YOUR TASK:
Find the line with "(314, 380) = (437, 795): grey" in the records below. Copy it and every line after it, up to and including the line with "(569, 466) = (769, 553): orange".

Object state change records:
===============
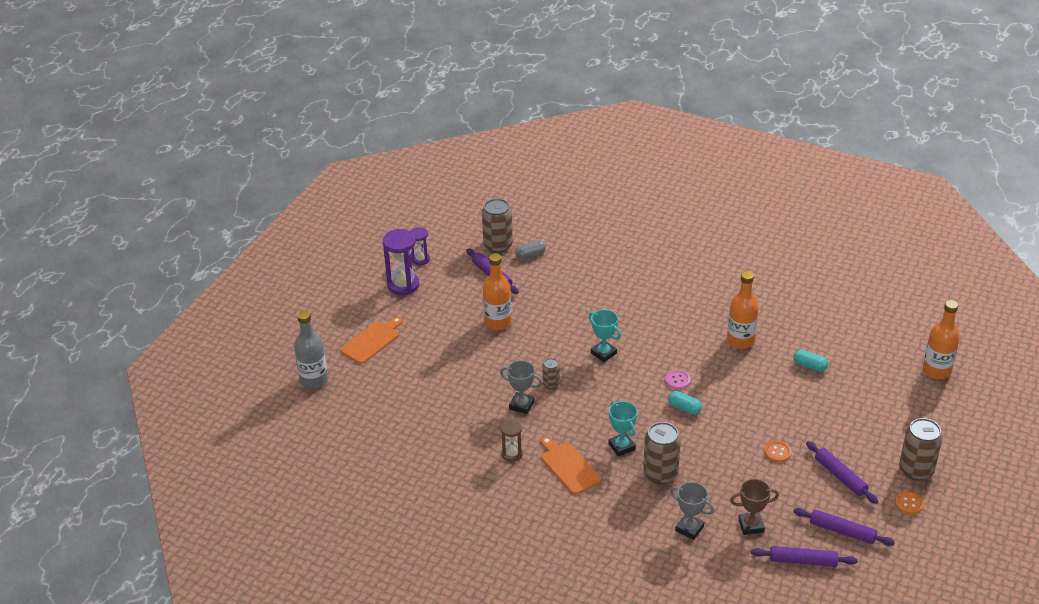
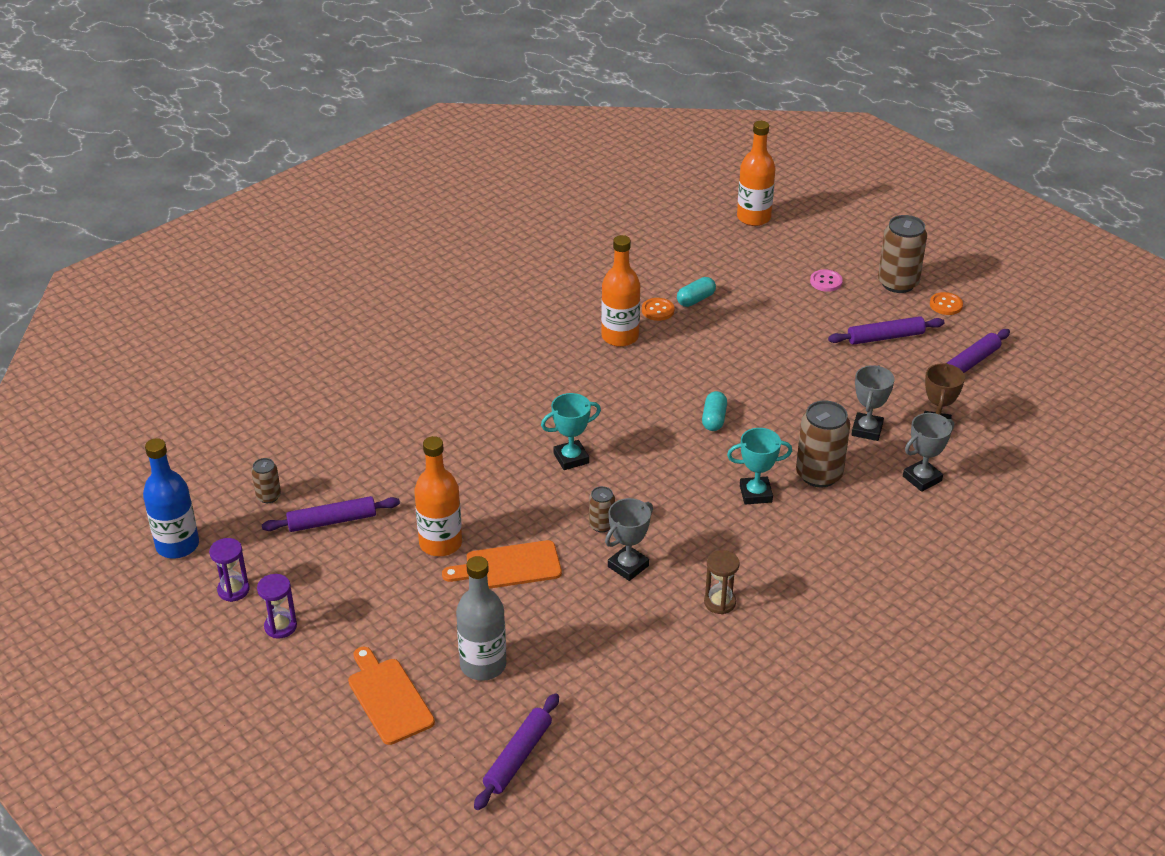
camera: 70 degrees left, 0 degrees up
(314, 380) = (437, 795): grey bottle -> grey bottle (483, 665)
(403, 285) = (280, 626): purple hourglass -> purple hourglass, size x0.58
(442, 228) = (177, 545): none -> blue bottle
(498, 245) = (268, 496): brown can -> brown can, size x0.52
(530, 255) = (317, 469): grey capsule -> none
(569, 466) = (769, 553): orange cutting board -> orange cutting board (508, 566)
(677, 380) = (660, 409): pink button -> pink button (826, 282)
(684, 408) = (714, 419): turquoise capsule -> turquoise capsule turned 45 degrees counterclockwise
(724, 488) = (867, 430): none -> grey trophy
(777, 452) = (826, 370): orange button -> orange button (658, 310)
(803, 561) = (1004, 406): purple rolling pin -> purple rolling pin (518, 757)

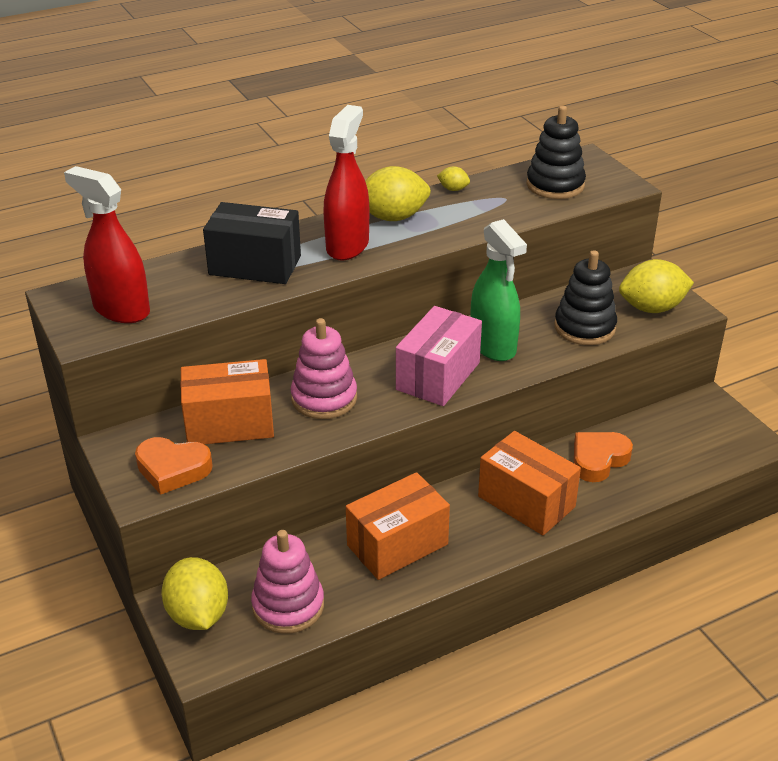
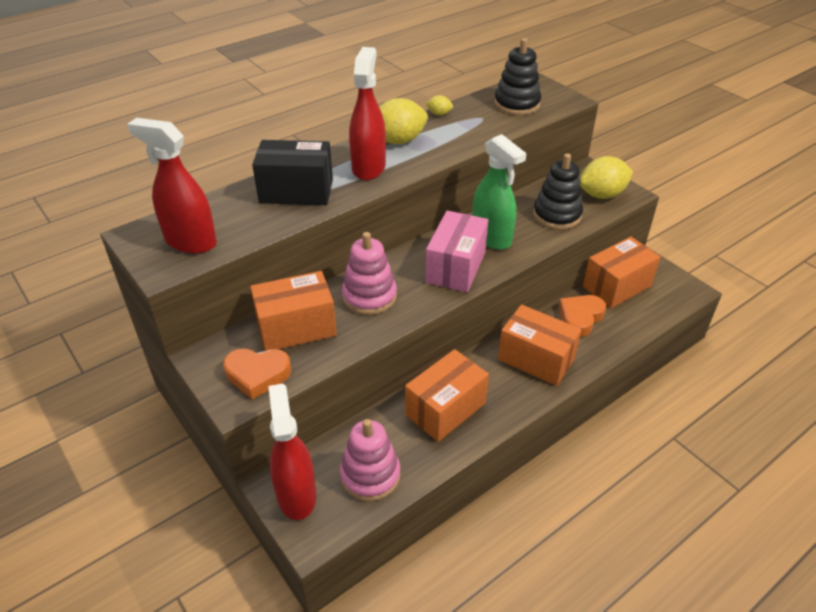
camera: 10 degrees left, 5 degrees up
(198, 615) = (296, 494): yellow lemon -> red spray bottle
(658, 427) = (617, 286): none -> orange box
===============
YOUR RESPONSE:
(314, 380) = (437, 795): grey bottle -> grey bottle (483, 665)
(403, 285) = (280, 626): purple hourglass -> purple hourglass, size x0.58
(442, 228) = (177, 545): none -> blue bottle
(498, 245) = (268, 496): brown can -> brown can, size x0.52
(530, 255) = (317, 469): grey capsule -> none
(569, 466) = (769, 553): orange cutting board -> orange cutting board (508, 566)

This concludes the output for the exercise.